» **Information shown**
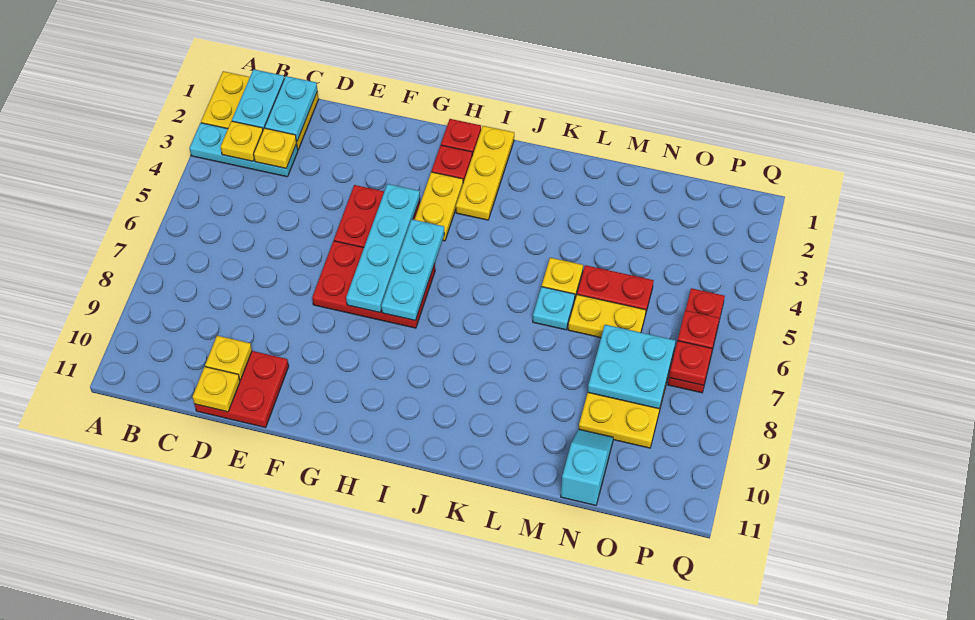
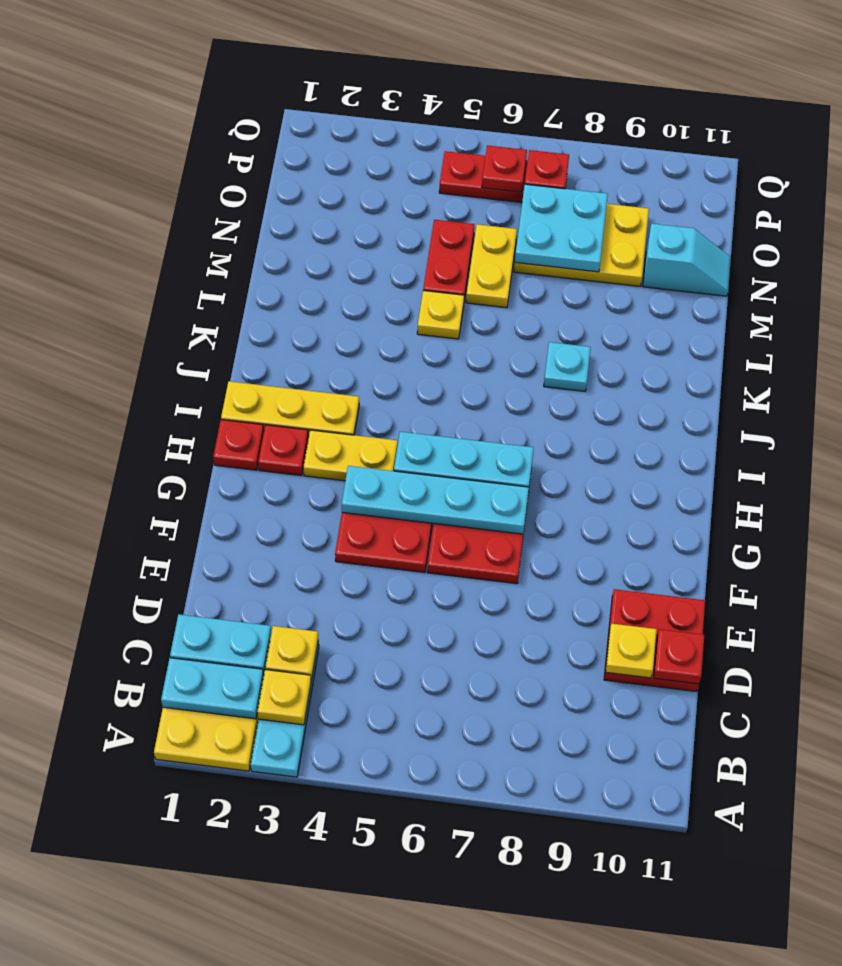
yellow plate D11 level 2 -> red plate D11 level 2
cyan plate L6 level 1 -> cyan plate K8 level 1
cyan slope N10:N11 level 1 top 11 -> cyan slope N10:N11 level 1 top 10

» **Work request**
Nothing but the pictures should be left out when the material above is copied.

» **Solution**
yellow plate D11 level 2 -> red plate D11 level 2
cyan plate L6 level 1 -> cyan plate K8 level 1
cyan slope N10:N11 level 1 top 11 -> cyan slope N10:N11 level 1 top 10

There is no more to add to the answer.